[Work to complete]: Only the number is wanted: how many lines of the data contain "none"?

[Input material]:

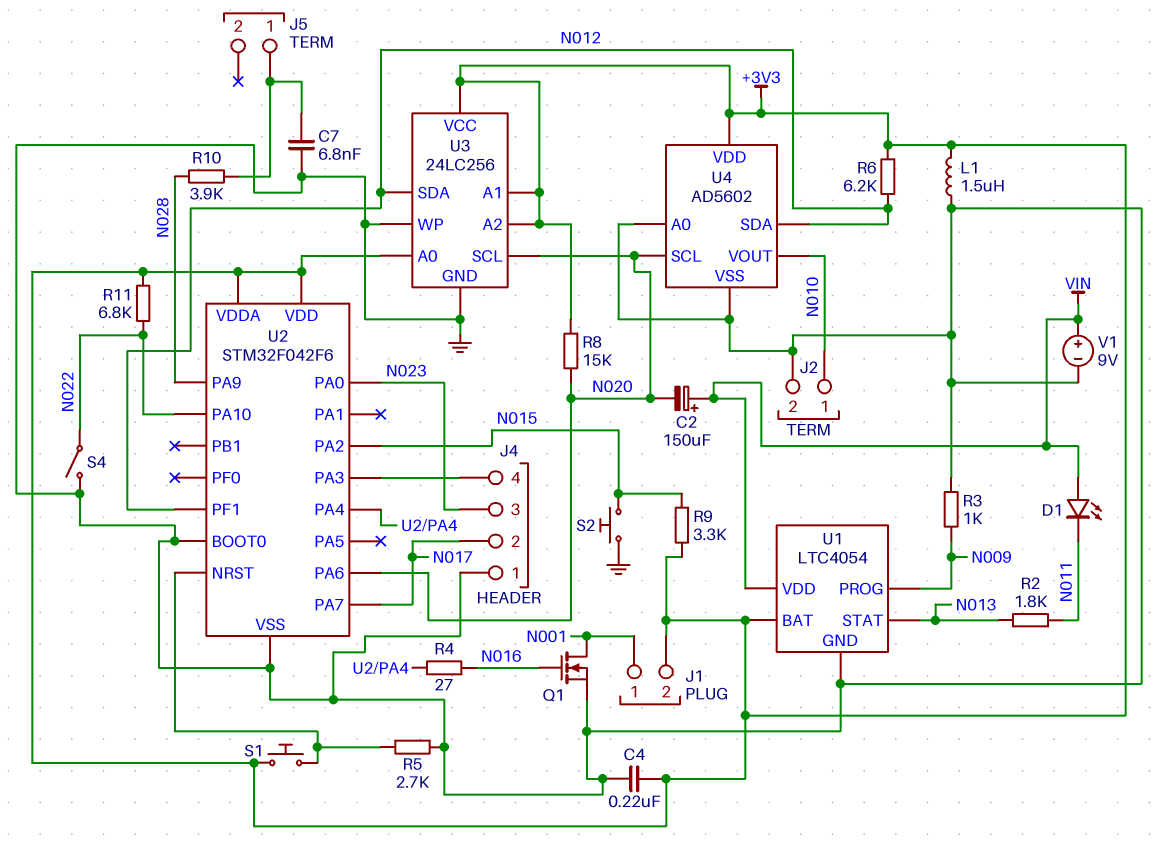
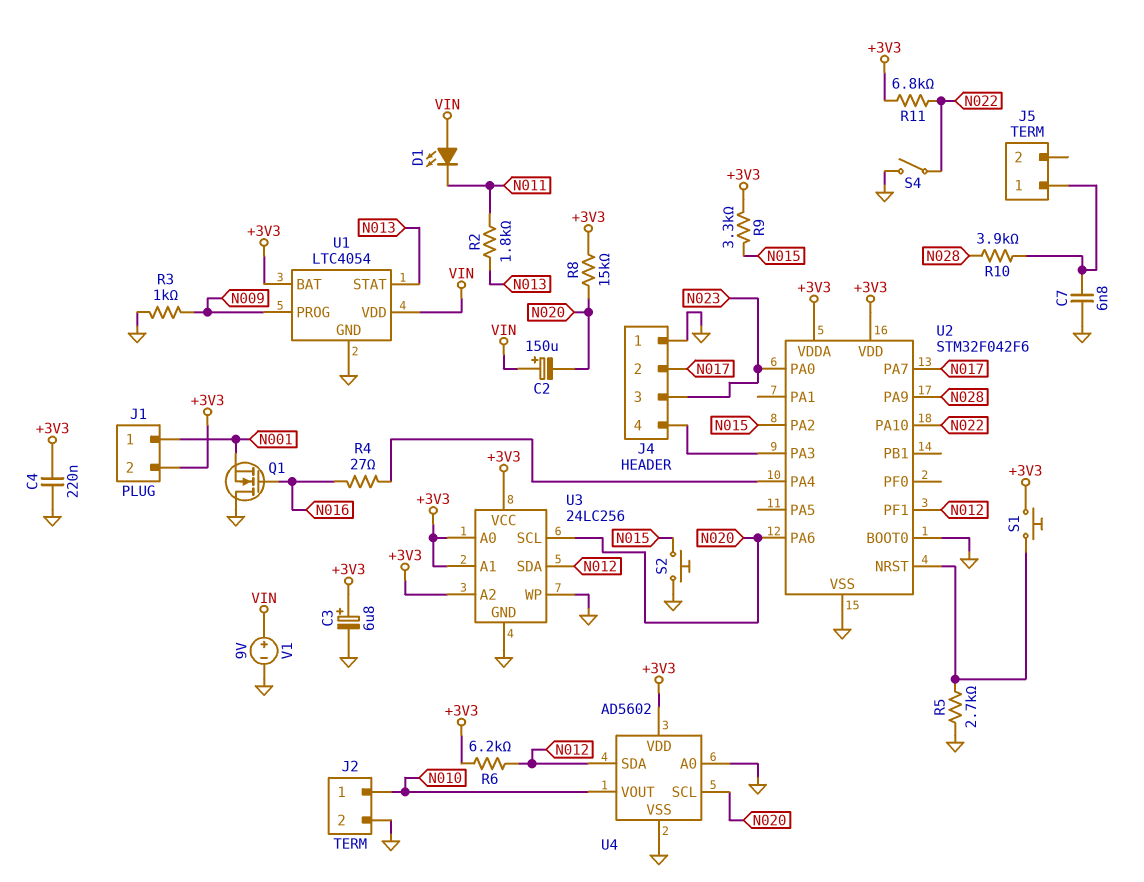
C3: none -> 6.8uF (plus +3V3, minus GND)
L1: 1.5uH (+3V3, GND) -> none
Q1: NMOS (G N016, D N001, S GND) -> NMOS (G N016, D GND, S N001)

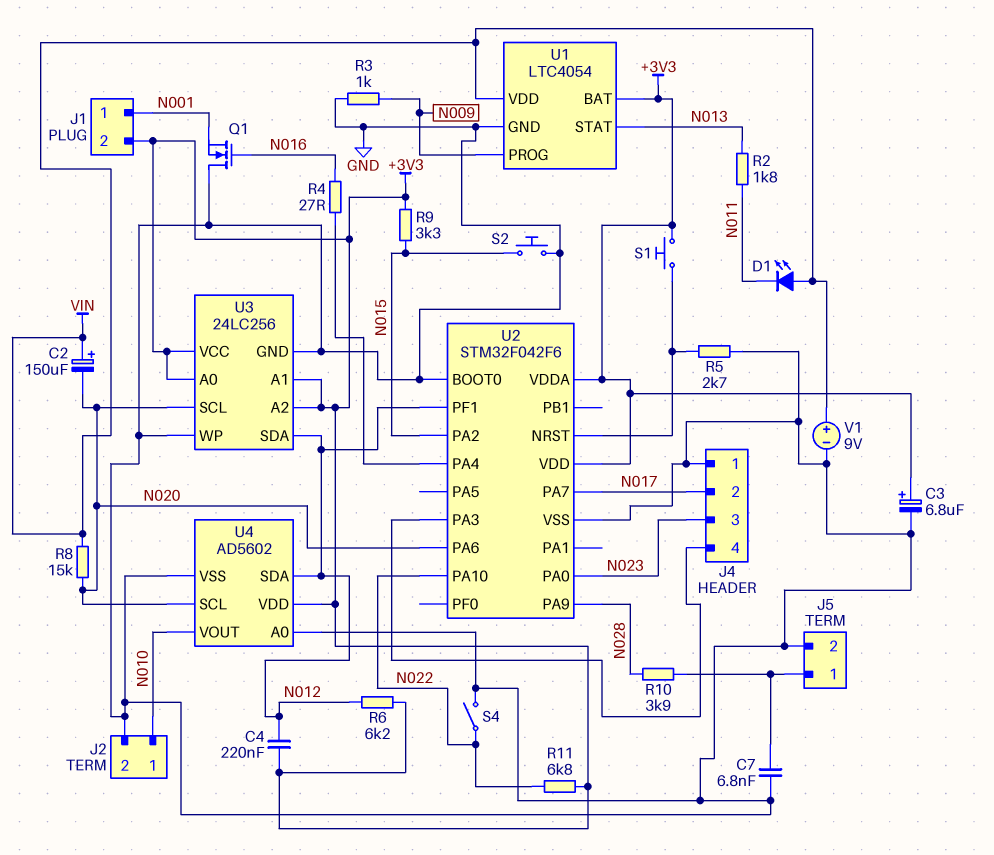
C4: 220nF (+3V3, GND) -> 220nF (+3V3, N012)
J5 pin 2: none -> GND
R8: 15k (+3V3, N020) -> 15k (N020, VIN)

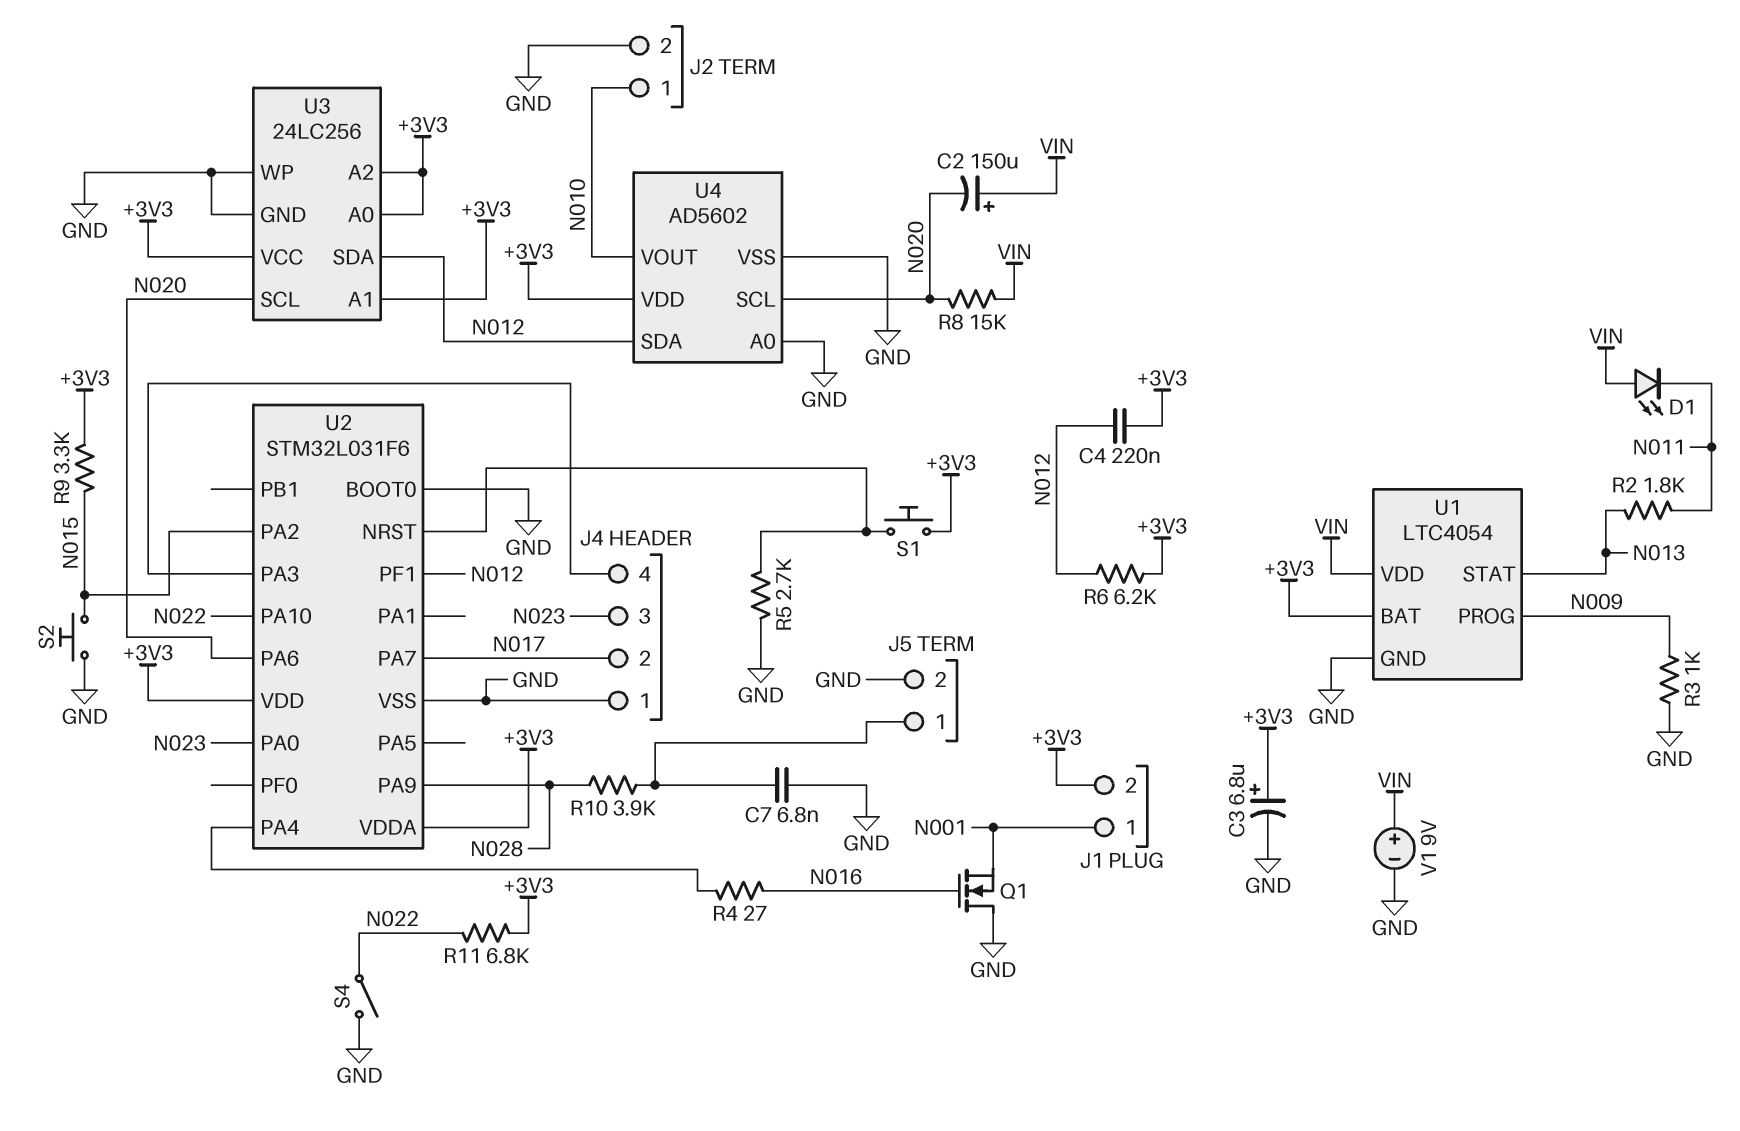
U2: STM32F042F6 -> STM32L031F6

[Answer for the task]: 3